Top of INPUT DATA

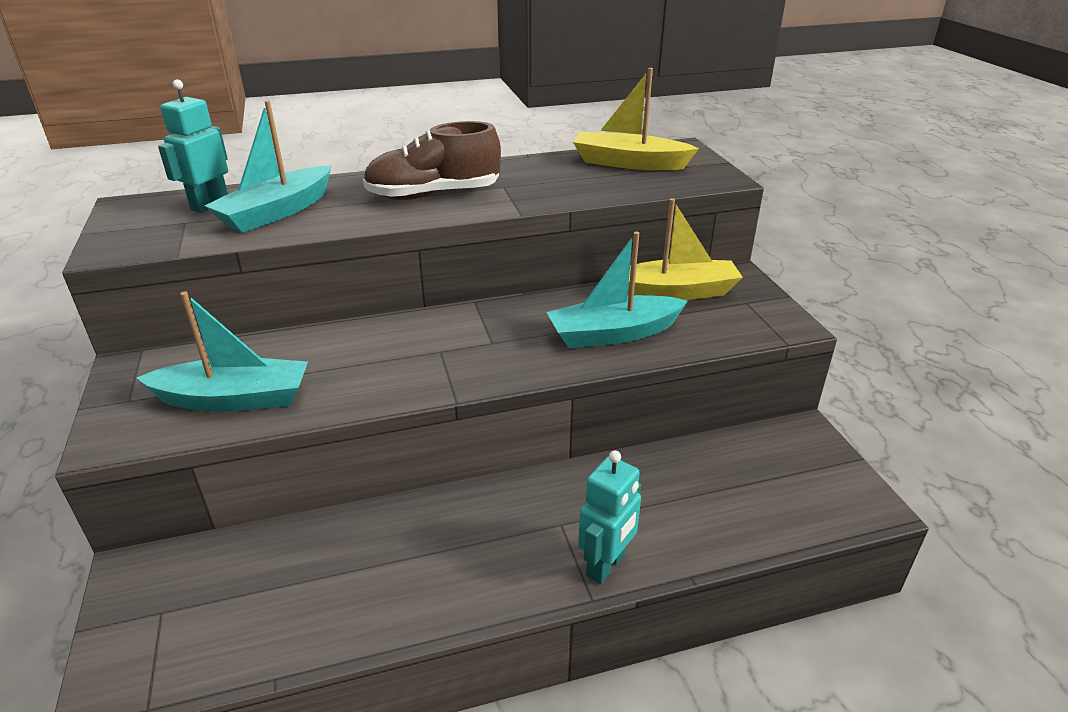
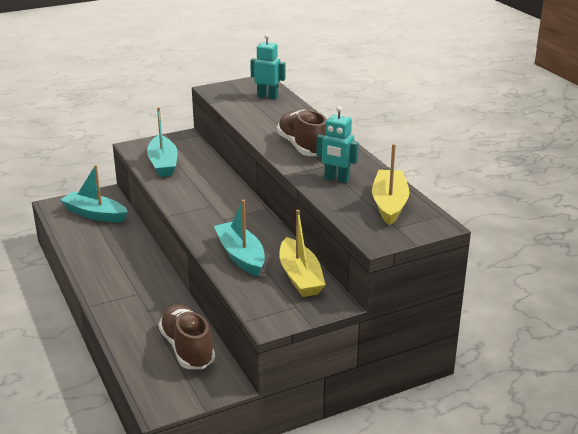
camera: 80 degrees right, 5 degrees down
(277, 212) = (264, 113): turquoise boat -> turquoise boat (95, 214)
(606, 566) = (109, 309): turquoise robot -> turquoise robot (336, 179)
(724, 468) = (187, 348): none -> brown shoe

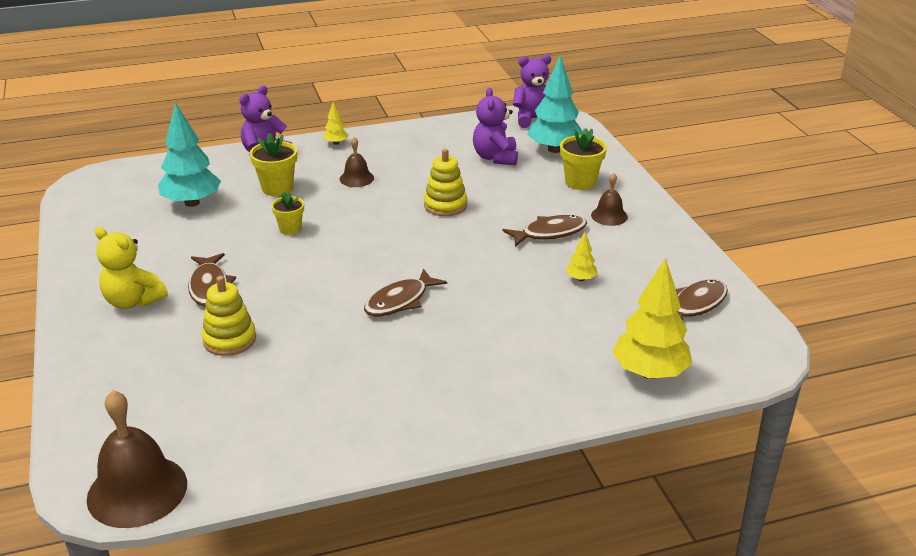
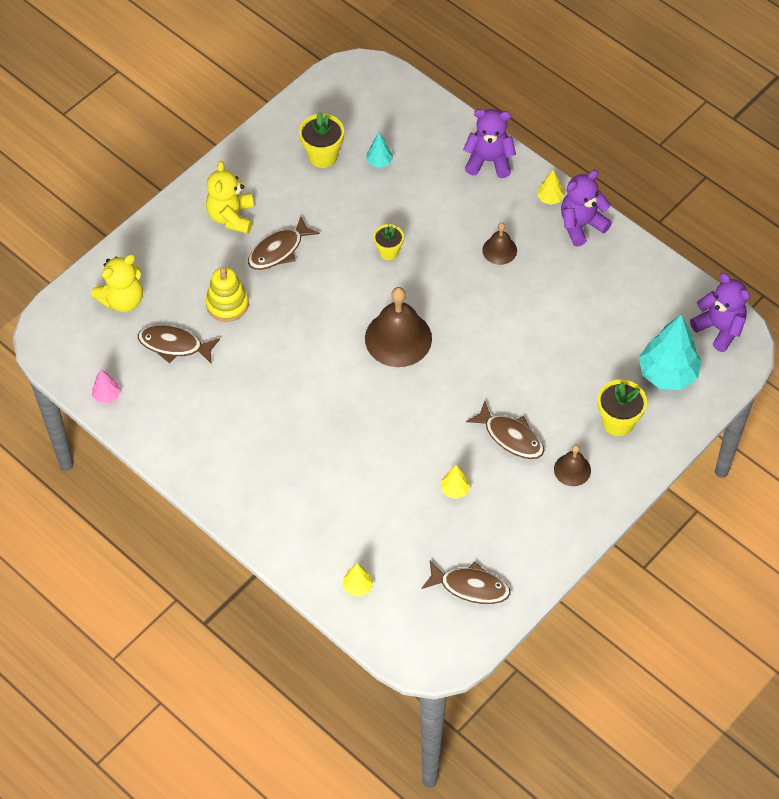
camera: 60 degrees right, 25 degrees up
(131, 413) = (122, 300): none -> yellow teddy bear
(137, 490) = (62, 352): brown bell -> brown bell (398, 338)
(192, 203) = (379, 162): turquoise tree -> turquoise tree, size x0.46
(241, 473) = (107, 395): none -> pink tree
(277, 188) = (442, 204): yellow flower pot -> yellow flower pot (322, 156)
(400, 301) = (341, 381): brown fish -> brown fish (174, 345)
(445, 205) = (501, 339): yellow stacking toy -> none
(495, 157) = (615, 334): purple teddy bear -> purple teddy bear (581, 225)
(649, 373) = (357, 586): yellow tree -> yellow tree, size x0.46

Bottom of INPUT DATA

WORK TO COMPLETE – Transcribe the records in full and exactly. Pictures stay out.

REPLY –
camera: 80 degrees right, 5 degrees down
(277, 212) = (264, 113): turquoise boat -> turquoise boat (95, 214)
(606, 566) = (109, 309): turquoise robot -> turquoise robot (336, 179)
(724, 468) = (187, 348): none -> brown shoe

camera: 60 degrees right, 25 degrees up
(131, 413) = (122, 300): none -> yellow teddy bear
(137, 490) = (62, 352): brown bell -> brown bell (398, 338)
(192, 203) = (379, 162): turquoise tree -> turquoise tree, size x0.46
(241, 473) = (107, 395): none -> pink tree
(277, 188) = (442, 204): yellow flower pot -> yellow flower pot (322, 156)
(400, 301) = (341, 381): brown fish -> brown fish (174, 345)
(445, 205) = (501, 339): yellow stacking toy -> none
(495, 157) = (615, 334): purple teddy bear -> purple teddy bear (581, 225)
(649, 373) = (357, 586): yellow tree -> yellow tree, size x0.46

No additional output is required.